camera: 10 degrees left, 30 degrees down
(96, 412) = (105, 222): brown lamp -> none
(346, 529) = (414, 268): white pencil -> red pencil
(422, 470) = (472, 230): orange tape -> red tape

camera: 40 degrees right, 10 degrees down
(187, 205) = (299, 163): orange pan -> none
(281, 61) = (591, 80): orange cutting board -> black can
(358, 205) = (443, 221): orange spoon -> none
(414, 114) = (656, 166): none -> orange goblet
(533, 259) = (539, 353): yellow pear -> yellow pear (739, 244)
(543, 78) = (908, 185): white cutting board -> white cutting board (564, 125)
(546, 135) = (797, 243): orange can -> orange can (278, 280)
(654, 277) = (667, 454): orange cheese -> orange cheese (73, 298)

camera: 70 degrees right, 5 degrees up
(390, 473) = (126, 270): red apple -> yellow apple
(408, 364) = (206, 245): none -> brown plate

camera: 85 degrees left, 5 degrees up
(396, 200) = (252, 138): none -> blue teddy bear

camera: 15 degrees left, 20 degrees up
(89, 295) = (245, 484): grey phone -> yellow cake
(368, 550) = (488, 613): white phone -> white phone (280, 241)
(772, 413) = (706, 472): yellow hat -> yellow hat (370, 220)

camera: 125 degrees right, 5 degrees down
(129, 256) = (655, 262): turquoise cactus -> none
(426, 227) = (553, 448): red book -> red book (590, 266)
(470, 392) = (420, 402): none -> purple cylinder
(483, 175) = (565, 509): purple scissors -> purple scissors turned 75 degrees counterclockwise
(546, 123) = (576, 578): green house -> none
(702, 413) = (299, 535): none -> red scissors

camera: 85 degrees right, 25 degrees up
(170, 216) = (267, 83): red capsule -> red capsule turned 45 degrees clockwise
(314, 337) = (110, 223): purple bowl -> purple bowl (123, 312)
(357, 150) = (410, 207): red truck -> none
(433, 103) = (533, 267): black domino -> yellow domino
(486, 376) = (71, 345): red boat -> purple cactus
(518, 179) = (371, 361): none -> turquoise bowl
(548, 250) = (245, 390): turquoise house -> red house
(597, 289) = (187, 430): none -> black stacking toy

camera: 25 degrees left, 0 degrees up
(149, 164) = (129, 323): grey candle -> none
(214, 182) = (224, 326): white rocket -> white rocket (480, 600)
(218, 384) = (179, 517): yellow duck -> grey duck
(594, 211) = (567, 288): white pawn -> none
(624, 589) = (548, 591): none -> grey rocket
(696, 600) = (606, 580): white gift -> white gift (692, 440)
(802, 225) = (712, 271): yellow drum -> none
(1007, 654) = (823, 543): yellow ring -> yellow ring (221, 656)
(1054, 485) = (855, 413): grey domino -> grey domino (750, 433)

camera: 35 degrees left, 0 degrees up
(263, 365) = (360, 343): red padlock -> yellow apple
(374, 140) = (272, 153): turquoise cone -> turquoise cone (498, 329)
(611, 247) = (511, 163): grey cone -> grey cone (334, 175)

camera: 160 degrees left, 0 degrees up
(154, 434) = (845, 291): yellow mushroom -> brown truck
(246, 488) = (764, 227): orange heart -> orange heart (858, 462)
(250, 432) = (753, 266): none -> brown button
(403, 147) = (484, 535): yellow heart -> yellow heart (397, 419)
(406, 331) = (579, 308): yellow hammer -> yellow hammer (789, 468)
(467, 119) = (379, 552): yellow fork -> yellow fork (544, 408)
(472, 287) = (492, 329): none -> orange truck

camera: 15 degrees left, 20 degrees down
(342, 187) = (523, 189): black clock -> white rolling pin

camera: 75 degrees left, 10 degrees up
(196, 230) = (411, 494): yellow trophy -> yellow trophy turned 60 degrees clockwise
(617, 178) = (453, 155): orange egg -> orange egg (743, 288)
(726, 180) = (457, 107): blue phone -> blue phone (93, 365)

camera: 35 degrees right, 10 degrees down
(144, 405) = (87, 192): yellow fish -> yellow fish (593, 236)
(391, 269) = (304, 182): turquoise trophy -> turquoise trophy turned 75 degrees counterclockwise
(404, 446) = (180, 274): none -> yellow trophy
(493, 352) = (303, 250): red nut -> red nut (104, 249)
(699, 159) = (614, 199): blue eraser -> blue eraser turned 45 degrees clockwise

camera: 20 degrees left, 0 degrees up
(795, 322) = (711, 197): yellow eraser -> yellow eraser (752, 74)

§

## Work required
Select all lines with the word "purple" from the entries above.

## Solved problem
(470, 392) = (420, 402): none -> purple cylinder
(483, 175) = (565, 509): purple scissors -> purple scissors turned 75 degrees counterclockwise
(314, 337) = (110, 223): purple bowl -> purple bowl (123, 312)
(486, 376) = (71, 345): red boat -> purple cactus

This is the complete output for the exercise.